(Scene comparison data)
== == ==

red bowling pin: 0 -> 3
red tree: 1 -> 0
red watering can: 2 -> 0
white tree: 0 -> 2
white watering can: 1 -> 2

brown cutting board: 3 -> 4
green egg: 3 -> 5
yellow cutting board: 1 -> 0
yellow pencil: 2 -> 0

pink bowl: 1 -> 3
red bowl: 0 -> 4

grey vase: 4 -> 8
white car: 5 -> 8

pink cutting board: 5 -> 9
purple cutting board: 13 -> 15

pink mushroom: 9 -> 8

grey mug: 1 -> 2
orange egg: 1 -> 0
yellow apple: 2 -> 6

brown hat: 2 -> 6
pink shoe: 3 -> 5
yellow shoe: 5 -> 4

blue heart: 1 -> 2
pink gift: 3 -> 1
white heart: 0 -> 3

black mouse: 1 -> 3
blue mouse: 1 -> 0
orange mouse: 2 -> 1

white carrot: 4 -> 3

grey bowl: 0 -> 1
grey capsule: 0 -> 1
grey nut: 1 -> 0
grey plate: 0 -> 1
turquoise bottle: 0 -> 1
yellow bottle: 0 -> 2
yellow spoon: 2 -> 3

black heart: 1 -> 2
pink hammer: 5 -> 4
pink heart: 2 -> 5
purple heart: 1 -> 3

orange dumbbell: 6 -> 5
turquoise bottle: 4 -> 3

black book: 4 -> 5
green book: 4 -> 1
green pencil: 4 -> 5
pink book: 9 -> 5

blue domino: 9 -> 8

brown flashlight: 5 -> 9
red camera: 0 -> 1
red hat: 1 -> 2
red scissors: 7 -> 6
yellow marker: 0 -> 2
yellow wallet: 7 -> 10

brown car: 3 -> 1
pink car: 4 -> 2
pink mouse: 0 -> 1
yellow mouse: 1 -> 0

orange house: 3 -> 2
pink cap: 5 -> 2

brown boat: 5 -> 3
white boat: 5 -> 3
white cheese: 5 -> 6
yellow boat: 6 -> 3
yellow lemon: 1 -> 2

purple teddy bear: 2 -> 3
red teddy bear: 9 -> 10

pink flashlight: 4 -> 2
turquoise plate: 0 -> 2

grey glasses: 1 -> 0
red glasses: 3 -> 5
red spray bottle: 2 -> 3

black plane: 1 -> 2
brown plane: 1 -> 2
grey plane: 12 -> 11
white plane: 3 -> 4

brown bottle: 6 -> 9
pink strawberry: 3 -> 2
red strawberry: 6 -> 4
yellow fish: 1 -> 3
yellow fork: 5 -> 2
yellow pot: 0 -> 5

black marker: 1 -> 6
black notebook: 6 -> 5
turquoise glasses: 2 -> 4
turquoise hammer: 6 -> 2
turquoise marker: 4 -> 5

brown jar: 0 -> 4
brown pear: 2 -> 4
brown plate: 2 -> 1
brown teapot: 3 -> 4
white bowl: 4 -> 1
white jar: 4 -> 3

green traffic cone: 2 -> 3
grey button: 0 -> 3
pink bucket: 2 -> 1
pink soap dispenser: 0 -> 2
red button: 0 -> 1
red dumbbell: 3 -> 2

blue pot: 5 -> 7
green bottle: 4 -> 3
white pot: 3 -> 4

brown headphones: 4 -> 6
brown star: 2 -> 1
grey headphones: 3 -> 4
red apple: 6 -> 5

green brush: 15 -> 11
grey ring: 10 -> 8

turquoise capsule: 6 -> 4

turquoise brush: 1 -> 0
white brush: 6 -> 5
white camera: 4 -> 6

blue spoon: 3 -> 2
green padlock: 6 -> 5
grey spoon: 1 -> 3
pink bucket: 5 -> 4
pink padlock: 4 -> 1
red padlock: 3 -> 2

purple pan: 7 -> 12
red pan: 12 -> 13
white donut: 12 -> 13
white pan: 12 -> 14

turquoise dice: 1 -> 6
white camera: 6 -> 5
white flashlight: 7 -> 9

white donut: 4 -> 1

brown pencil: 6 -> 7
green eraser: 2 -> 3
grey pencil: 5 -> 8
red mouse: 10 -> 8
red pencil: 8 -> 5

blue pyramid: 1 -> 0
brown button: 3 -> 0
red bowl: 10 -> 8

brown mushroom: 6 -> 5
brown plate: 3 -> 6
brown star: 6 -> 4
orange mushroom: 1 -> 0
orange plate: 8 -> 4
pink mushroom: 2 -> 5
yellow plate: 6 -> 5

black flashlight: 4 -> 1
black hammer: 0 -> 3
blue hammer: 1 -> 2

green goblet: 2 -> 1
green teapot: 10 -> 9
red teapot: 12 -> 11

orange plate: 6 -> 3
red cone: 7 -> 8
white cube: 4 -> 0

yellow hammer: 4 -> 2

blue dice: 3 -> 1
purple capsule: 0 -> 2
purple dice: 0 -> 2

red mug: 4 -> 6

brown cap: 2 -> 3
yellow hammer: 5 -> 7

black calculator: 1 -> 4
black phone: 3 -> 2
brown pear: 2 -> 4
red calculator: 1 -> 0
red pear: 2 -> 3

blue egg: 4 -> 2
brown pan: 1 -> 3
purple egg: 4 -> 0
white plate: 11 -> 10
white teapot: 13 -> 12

== == ==

__INSTRUCTIONS FOR THE TASK__: Write out the full set of records exactly as given.

__ANSWER TO THE EXERCISE__:
red bowling pin: 0 -> 3
red tree: 1 -> 0
red watering can: 2 -> 0
white tree: 0 -> 2
white watering can: 1 -> 2

brown cutting board: 3 -> 4
green egg: 3 -> 5
yellow cutting board: 1 -> 0
yellow pencil: 2 -> 0

pink bowl: 1 -> 3
red bowl: 0 -> 4

grey vase: 4 -> 8
white car: 5 -> 8

pink cutting board: 5 -> 9
purple cutting board: 13 -> 15

pink mushroom: 9 -> 8

grey mug: 1 -> 2
orange egg: 1 -> 0
yellow apple: 2 -> 6

brown hat: 2 -> 6
pink shoe: 3 -> 5
yellow shoe: 5 -> 4

blue heart: 1 -> 2
pink gift: 3 -> 1
white heart: 0 -> 3

black mouse: 1 -> 3
blue mouse: 1 -> 0
orange mouse: 2 -> 1

white carrot: 4 -> 3

grey bowl: 0 -> 1
grey capsule: 0 -> 1
grey nut: 1 -> 0
grey plate: 0 -> 1
turquoise bottle: 0 -> 1
yellow bottle: 0 -> 2
yellow spoon: 2 -> 3

black heart: 1 -> 2
pink hammer: 5 -> 4
pink heart: 2 -> 5
purple heart: 1 -> 3

orange dumbbell: 6 -> 5
turquoise bottle: 4 -> 3

black book: 4 -> 5
green book: 4 -> 1
green pencil: 4 -> 5
pink book: 9 -> 5

blue domino: 9 -> 8

brown flashlight: 5 -> 9
red camera: 0 -> 1
red hat: 1 -> 2
red scissors: 7 -> 6
yellow marker: 0 -> 2
yellow wallet: 7 -> 10

brown car: 3 -> 1
pink car: 4 -> 2
pink mouse: 0 -> 1
yellow mouse: 1 -> 0

orange house: 3 -> 2
pink cap: 5 -> 2

brown boat: 5 -> 3
white boat: 5 -> 3
white cheese: 5 -> 6
yellow boat: 6 -> 3
yellow lemon: 1 -> 2

purple teddy bear: 2 -> 3
red teddy bear: 9 -> 10

pink flashlight: 4 -> 2
turquoise plate: 0 -> 2

grey glasses: 1 -> 0
red glasses: 3 -> 5
red spray bottle: 2 -> 3

black plane: 1 -> 2
brown plane: 1 -> 2
grey plane: 12 -> 11
white plane: 3 -> 4

brown bottle: 6 -> 9
pink strawberry: 3 -> 2
red strawberry: 6 -> 4
yellow fish: 1 -> 3
yellow fork: 5 -> 2
yellow pot: 0 -> 5

black marker: 1 -> 6
black notebook: 6 -> 5
turquoise glasses: 2 -> 4
turquoise hammer: 6 -> 2
turquoise marker: 4 -> 5

brown jar: 0 -> 4
brown pear: 2 -> 4
brown plate: 2 -> 1
brown teapot: 3 -> 4
white bowl: 4 -> 1
white jar: 4 -> 3

green traffic cone: 2 -> 3
grey button: 0 -> 3
pink bucket: 2 -> 1
pink soap dispenser: 0 -> 2
red button: 0 -> 1
red dumbbell: 3 -> 2

blue pot: 5 -> 7
green bottle: 4 -> 3
white pot: 3 -> 4

brown headphones: 4 -> 6
brown star: 2 -> 1
grey headphones: 3 -> 4
red apple: 6 -> 5

green brush: 15 -> 11
grey ring: 10 -> 8

turquoise capsule: 6 -> 4

turquoise brush: 1 -> 0
white brush: 6 -> 5
white camera: 4 -> 6

blue spoon: 3 -> 2
green padlock: 6 -> 5
grey spoon: 1 -> 3
pink bucket: 5 -> 4
pink padlock: 4 -> 1
red padlock: 3 -> 2

purple pan: 7 -> 12
red pan: 12 -> 13
white donut: 12 -> 13
white pan: 12 -> 14

turquoise dice: 1 -> 6
white camera: 6 -> 5
white flashlight: 7 -> 9

white donut: 4 -> 1

brown pencil: 6 -> 7
green eraser: 2 -> 3
grey pencil: 5 -> 8
red mouse: 10 -> 8
red pencil: 8 -> 5

blue pyramid: 1 -> 0
brown button: 3 -> 0
red bowl: 10 -> 8

brown mushroom: 6 -> 5
brown plate: 3 -> 6
brown star: 6 -> 4
orange mushroom: 1 -> 0
orange plate: 8 -> 4
pink mushroom: 2 -> 5
yellow plate: 6 -> 5

black flashlight: 4 -> 1
black hammer: 0 -> 3
blue hammer: 1 -> 2

green goblet: 2 -> 1
green teapot: 10 -> 9
red teapot: 12 -> 11

orange plate: 6 -> 3
red cone: 7 -> 8
white cube: 4 -> 0

yellow hammer: 4 -> 2

blue dice: 3 -> 1
purple capsule: 0 -> 2
purple dice: 0 -> 2

red mug: 4 -> 6

brown cap: 2 -> 3
yellow hammer: 5 -> 7

black calculator: 1 -> 4
black phone: 3 -> 2
brown pear: 2 -> 4
red calculator: 1 -> 0
red pear: 2 -> 3

blue egg: 4 -> 2
brown pan: 1 -> 3
purple egg: 4 -> 0
white plate: 11 -> 10
white teapot: 13 -> 12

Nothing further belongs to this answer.